# Exercise aim
Print the listing that follows, character for character.

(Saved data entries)

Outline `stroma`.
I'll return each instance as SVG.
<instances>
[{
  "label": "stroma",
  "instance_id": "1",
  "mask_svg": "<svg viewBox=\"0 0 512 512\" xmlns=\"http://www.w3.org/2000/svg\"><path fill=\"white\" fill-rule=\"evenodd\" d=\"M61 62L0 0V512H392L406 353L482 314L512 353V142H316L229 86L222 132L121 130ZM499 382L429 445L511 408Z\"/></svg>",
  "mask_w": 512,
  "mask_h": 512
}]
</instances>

# Written response
Outline `stroma`.
I'll return each instance as SVG.
<instances>
[{
  "label": "stroma",
  "instance_id": "1",
  "mask_svg": "<svg viewBox=\"0 0 512 512\" xmlns=\"http://www.w3.org/2000/svg\"><path fill=\"white\" fill-rule=\"evenodd\" d=\"M61 62L0 0V512H392L406 353L482 314L512 353V142H316L229 86L222 132L121 130ZM499 382L429 445L511 408Z\"/></svg>",
  "mask_w": 512,
  "mask_h": 512
}]
</instances>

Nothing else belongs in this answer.